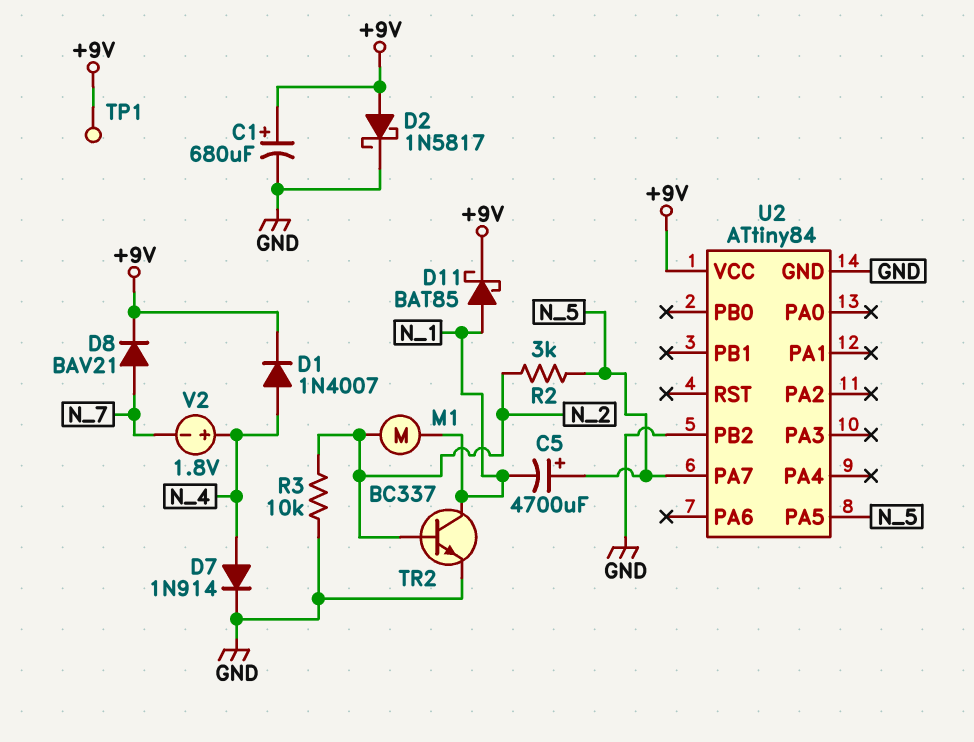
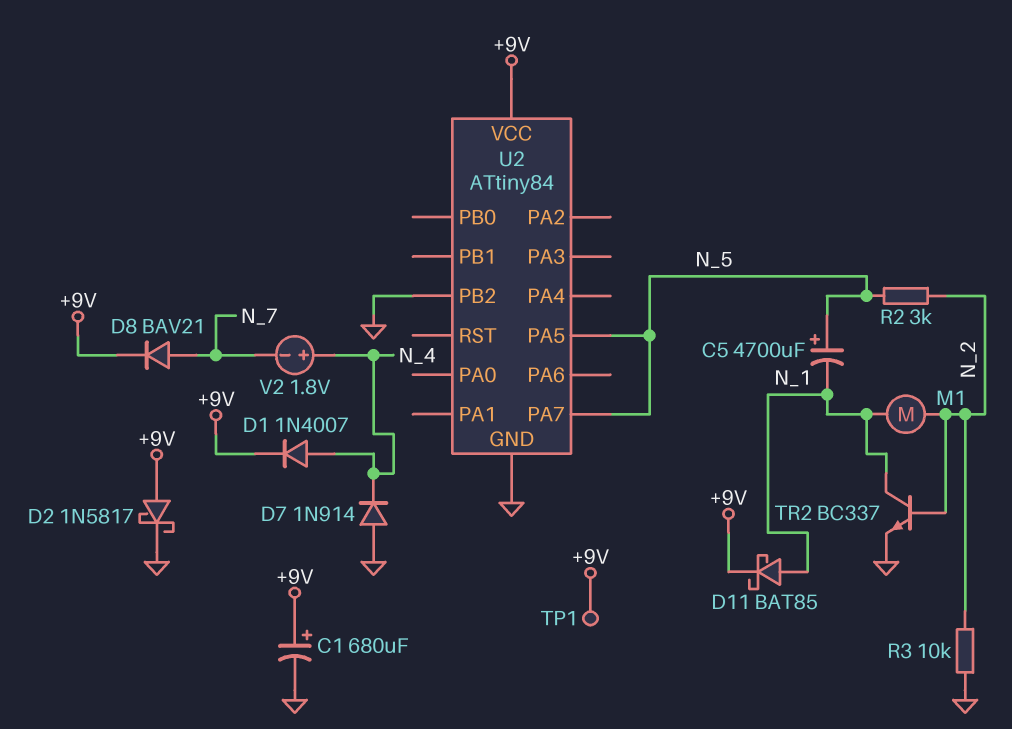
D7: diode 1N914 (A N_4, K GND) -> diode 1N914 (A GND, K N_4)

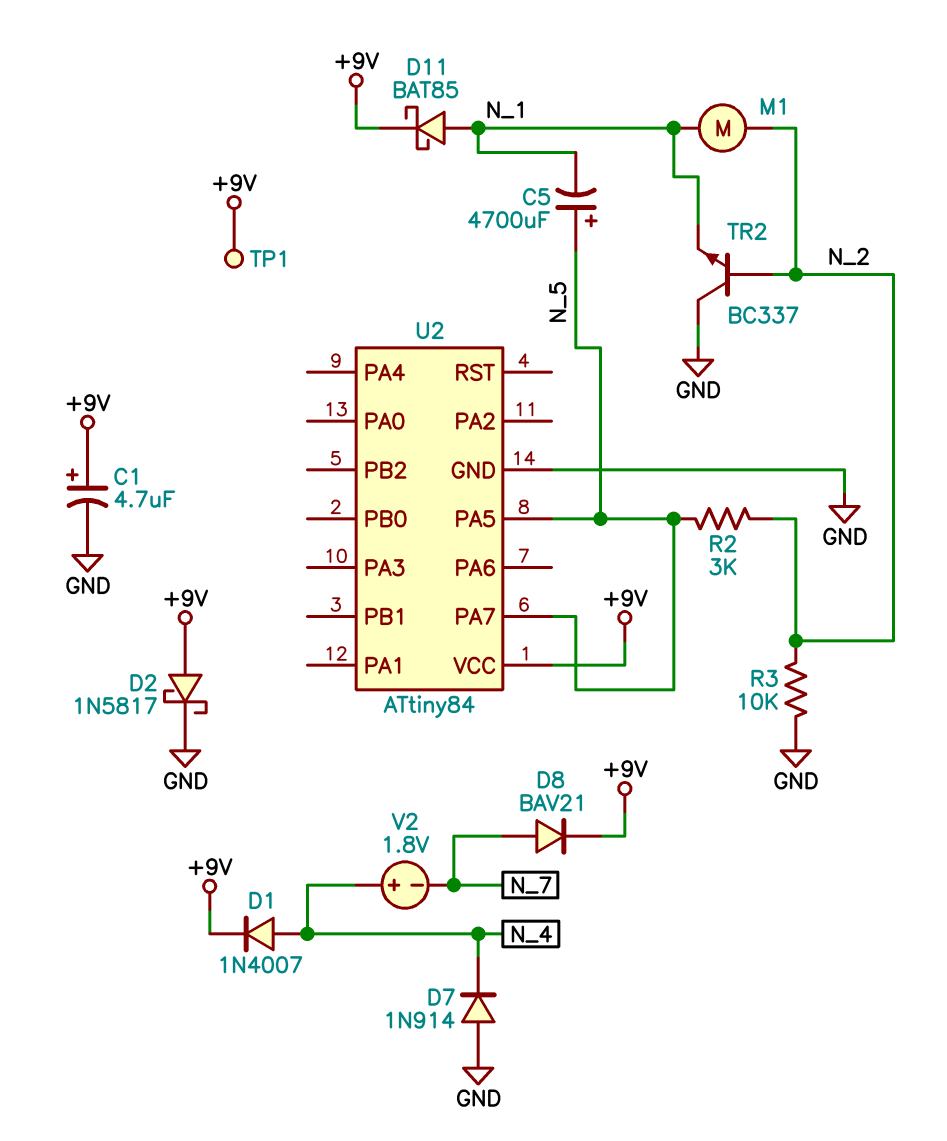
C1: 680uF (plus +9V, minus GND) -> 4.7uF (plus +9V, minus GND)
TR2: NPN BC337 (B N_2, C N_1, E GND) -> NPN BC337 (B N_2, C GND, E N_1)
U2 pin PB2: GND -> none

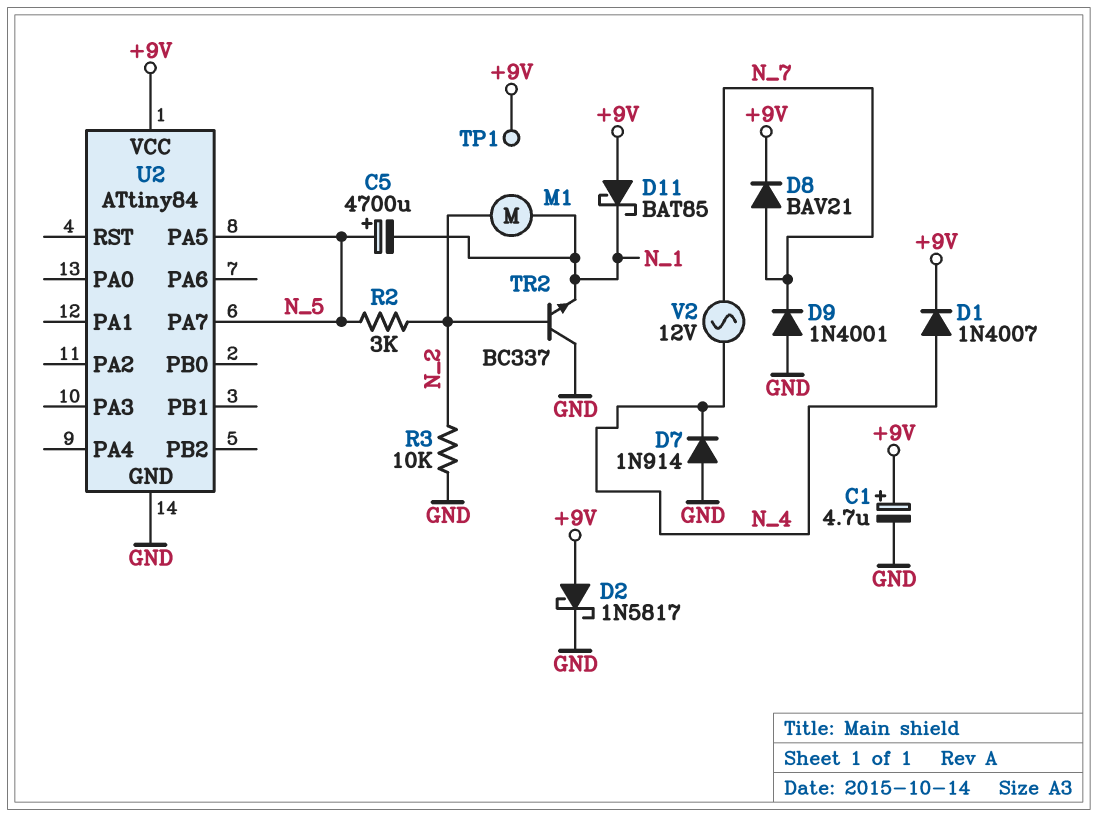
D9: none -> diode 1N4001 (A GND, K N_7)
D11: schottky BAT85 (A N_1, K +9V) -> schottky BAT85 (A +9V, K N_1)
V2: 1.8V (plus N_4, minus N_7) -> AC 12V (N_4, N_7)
+ + + + + + +
**To do**
All of the lines above should be printed exactly, minus the pictures.

**Solution for this problem**
D7: diode 1N914 (A N_4, K GND) -> diode 1N914 (A GND, K N_4)

C1: 680uF (plus +9V, minus GND) -> 4.7uF (plus +9V, minus GND)
TR2: NPN BC337 (B N_2, C N_1, E GND) -> NPN BC337 (B N_2, C GND, E N_1)
U2 pin PB2: GND -> none

D9: none -> diode 1N4001 (A GND, K N_7)
D11: schottky BAT85 (A N_1, K +9V) -> schottky BAT85 (A +9V, K N_1)
V2: 1.8V (plus N_4, minus N_7) -> AC 12V (N_4, N_7)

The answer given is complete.